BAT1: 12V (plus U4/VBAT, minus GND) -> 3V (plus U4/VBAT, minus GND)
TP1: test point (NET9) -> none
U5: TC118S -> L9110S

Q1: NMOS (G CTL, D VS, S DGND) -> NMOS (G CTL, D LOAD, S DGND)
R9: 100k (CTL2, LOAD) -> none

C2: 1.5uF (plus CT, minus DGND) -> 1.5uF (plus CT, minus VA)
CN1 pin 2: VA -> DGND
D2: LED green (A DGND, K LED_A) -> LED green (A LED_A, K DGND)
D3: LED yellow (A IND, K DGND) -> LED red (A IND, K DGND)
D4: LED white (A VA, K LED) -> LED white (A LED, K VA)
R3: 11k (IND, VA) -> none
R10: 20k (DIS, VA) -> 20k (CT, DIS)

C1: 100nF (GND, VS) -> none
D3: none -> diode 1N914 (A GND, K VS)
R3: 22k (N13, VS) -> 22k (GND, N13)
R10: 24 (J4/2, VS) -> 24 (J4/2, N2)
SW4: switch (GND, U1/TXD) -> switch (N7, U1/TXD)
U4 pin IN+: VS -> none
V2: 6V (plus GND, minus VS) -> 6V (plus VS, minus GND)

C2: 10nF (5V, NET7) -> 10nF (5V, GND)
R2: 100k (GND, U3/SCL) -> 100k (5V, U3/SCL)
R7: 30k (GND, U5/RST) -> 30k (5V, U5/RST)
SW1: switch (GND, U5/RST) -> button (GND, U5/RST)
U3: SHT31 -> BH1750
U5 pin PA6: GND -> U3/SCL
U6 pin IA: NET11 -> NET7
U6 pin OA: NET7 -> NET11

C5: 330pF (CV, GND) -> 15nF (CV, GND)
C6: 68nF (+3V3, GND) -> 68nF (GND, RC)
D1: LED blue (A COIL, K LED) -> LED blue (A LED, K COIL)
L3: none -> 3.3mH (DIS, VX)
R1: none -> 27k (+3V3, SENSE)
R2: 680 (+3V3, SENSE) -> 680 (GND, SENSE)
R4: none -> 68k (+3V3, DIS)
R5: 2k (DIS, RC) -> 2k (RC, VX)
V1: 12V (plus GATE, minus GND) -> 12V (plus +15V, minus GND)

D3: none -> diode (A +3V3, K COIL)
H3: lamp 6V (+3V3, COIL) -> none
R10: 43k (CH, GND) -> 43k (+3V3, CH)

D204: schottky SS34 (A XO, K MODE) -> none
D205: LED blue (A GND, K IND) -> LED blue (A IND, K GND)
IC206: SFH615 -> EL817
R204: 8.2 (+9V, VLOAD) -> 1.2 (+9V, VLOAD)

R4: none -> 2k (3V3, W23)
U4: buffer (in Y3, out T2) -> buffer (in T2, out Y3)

-.-.-

In your reply, restate every entry exactly.

EXERCISE OUTPUT:
BAT1: 12V (plus U4/VBAT, minus GND) -> 3V (plus U4/VBAT, minus GND)
TP1: test point (NET9) -> none
U5: TC118S -> L9110S

Q1: NMOS (G CTL, D VS, S DGND) -> NMOS (G CTL, D LOAD, S DGND)
R9: 100k (CTL2, LOAD) -> none

C2: 1.5uF (plus CT, minus DGND) -> 1.5uF (plus CT, minus VA)
CN1 pin 2: VA -> DGND
D2: LED green (A DGND, K LED_A) -> LED green (A LED_A, K DGND)
D3: LED yellow (A IND, K DGND) -> LED red (A IND, K DGND)
D4: LED white (A VA, K LED) -> LED white (A LED, K VA)
R3: 11k (IND, VA) -> none
R10: 20k (DIS, VA) -> 20k (CT, DIS)

C1: 100nF (GND, VS) -> none
D3: none -> diode 1N914 (A GND, K VS)
R3: 22k (N13, VS) -> 22k (GND, N13)
R10: 24 (J4/2, VS) -> 24 (J4/2, N2)
SW4: switch (GND, U1/TXD) -> switch (N7, U1/TXD)
U4 pin IN+: VS -> none
V2: 6V (plus GND, minus VS) -> 6V (plus VS, minus GND)

C2: 10nF (5V, NET7) -> 10nF (5V, GND)
R2: 100k (GND, U3/SCL) -> 100k (5V, U3/SCL)
R7: 30k (GND, U5/RST) -> 30k (5V, U5/RST)
SW1: switch (GND, U5/RST) -> button (GND, U5/RST)
U3: SHT31 -> BH1750
U5 pin PA6: GND -> U3/SCL
U6 pin IA: NET11 -> NET7
U6 pin OA: NET7 -> NET11

C5: 330pF (CV, GND) -> 15nF (CV, GND)
C6: 68nF (+3V3, GND) -> 68nF (GND, RC)
D1: LED blue (A COIL, K LED) -> LED blue (A LED, K COIL)
L3: none -> 3.3mH (DIS, VX)
R1: none -> 27k (+3V3, SENSE)
R2: 680 (+3V3, SENSE) -> 680 (GND, SENSE)
R4: none -> 68k (+3V3, DIS)
R5: 2k (DIS, RC) -> 2k (RC, VX)
V1: 12V (plus GATE, minus GND) -> 12V (plus +15V, minus GND)

D3: none -> diode (A +3V3, K COIL)
H3: lamp 6V (+3V3, COIL) -> none
R10: 43k (CH, GND) -> 43k (+3V3, CH)

D204: schottky SS34 (A XO, K MODE) -> none
D205: LED blue (A GND, K IND) -> LED blue (A IND, K GND)
IC206: SFH615 -> EL817
R204: 8.2 (+9V, VLOAD) -> 1.2 (+9V, VLOAD)

R4: none -> 2k (3V3, W23)
U4: buffer (in Y3, out T2) -> buffer (in T2, out Y3)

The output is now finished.